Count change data
==*==

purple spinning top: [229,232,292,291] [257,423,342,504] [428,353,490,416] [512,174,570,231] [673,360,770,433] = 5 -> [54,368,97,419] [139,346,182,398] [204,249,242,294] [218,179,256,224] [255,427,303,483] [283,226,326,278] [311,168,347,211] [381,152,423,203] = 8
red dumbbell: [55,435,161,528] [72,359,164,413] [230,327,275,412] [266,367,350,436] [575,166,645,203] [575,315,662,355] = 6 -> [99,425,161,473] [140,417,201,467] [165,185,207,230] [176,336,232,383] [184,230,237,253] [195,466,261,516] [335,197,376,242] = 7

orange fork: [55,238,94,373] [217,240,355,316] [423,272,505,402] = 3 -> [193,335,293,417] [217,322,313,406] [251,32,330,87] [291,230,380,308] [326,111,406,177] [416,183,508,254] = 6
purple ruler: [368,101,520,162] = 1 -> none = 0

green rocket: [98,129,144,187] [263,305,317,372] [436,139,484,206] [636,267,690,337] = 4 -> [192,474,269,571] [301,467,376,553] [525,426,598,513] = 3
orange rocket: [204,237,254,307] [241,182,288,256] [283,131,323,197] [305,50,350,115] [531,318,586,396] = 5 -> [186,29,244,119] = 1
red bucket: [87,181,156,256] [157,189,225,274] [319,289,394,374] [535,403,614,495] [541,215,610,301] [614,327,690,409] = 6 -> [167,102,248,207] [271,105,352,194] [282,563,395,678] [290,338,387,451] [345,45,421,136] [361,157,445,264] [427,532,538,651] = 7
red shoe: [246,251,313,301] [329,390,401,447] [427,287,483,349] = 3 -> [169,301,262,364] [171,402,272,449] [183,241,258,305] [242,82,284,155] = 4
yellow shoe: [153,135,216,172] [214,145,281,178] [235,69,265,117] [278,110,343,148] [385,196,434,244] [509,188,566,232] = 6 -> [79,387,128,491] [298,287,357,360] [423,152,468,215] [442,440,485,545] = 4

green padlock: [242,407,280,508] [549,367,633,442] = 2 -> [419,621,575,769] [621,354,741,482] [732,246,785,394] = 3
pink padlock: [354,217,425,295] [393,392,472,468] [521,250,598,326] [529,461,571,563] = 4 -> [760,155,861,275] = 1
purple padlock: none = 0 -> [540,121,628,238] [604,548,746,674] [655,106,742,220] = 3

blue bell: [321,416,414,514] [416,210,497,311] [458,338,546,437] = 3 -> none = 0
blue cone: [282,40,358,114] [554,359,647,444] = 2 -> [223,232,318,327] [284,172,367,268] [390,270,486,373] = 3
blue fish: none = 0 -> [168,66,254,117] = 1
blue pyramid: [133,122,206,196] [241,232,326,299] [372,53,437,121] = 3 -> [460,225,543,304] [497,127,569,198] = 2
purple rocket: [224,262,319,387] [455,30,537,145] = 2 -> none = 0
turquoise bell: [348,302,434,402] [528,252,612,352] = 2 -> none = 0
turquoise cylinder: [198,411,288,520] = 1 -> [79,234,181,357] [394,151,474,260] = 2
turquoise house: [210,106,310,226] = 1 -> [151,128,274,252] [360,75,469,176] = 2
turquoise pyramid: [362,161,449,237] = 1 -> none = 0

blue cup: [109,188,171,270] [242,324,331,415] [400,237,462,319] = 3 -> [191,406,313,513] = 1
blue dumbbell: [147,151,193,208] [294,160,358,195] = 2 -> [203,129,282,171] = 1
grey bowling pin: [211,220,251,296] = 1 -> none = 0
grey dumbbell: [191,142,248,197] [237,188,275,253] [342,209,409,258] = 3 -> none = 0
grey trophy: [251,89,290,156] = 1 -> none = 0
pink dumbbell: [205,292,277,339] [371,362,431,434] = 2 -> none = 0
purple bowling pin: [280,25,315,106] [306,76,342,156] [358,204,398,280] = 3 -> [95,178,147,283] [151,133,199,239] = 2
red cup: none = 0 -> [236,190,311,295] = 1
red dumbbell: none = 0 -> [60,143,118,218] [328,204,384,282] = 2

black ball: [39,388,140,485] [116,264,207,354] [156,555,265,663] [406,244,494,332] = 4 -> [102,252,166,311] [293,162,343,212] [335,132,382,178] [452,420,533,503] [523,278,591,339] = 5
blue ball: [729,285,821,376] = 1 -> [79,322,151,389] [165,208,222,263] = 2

==*==

Task brief:
Copy the lines of the data above exactly as written, beginning with the line containing "pink padlock: [354,217,425,295]" and ending with the line containing "blue bell: [321,416,414,514]", and leave out all other lines.

Your solution:
pink padlock: [354,217,425,295] [393,392,472,468] [521,250,598,326] [529,461,571,563] = 4 -> [760,155,861,275] = 1
purple padlock: none = 0 -> [540,121,628,238] [604,548,746,674] [655,106,742,220] = 3

blue bell: [321,416,414,514] [416,210,497,311] [458,338,546,437] = 3 -> none = 0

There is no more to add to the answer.